* Source data
◇ ◇ ◇

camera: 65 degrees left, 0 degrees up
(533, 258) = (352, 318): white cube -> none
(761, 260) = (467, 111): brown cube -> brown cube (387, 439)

◇ ◇ ◇

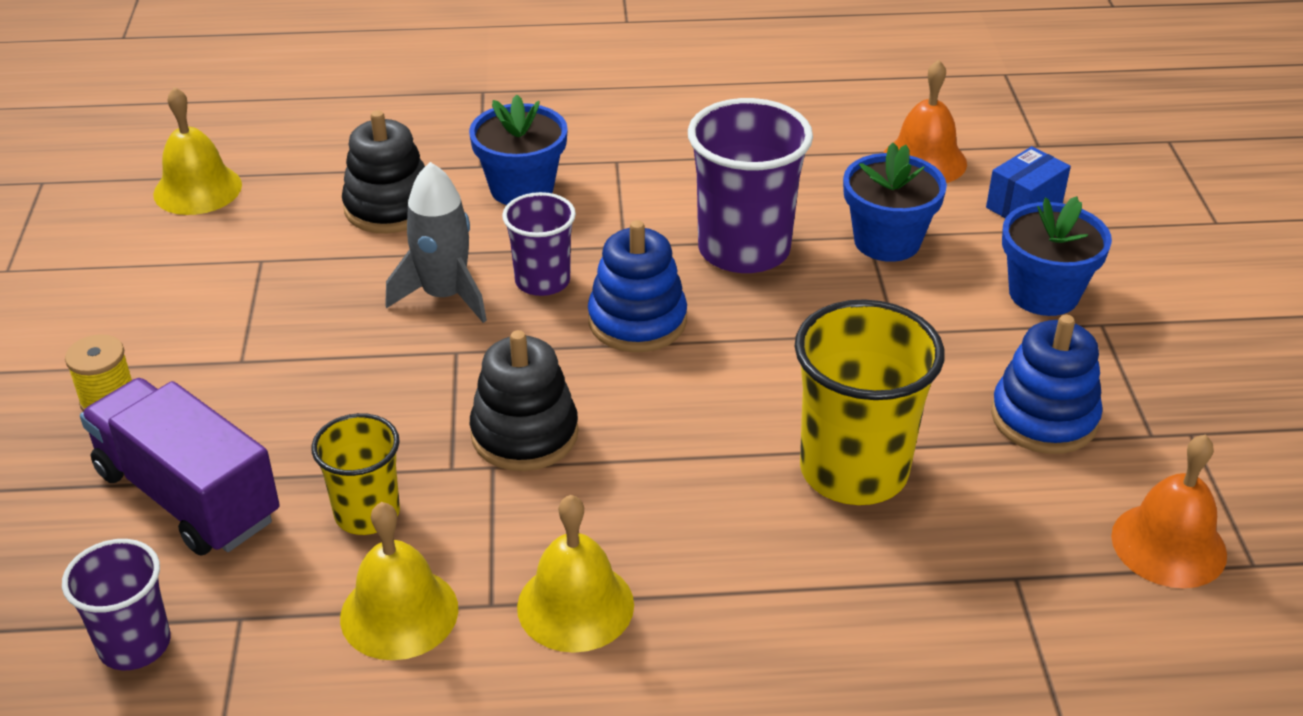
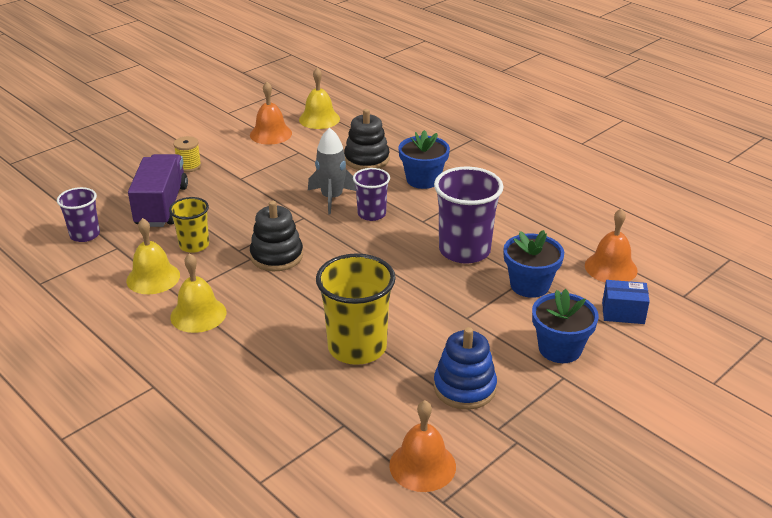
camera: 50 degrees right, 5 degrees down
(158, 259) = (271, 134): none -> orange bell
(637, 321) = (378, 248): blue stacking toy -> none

◇ ◇ ◇

* Work required
Precisely the lines between those holding "camera: 50 degrees right, 5 degrees down" and "(637, 321) = (378, 248): blue", inclusive, are to be reproduced from the listing above, with nothing added.

* Output
camera: 50 degrees right, 5 degrees down
(158, 259) = (271, 134): none -> orange bell
(637, 321) = (378, 248): blue stacking toy -> none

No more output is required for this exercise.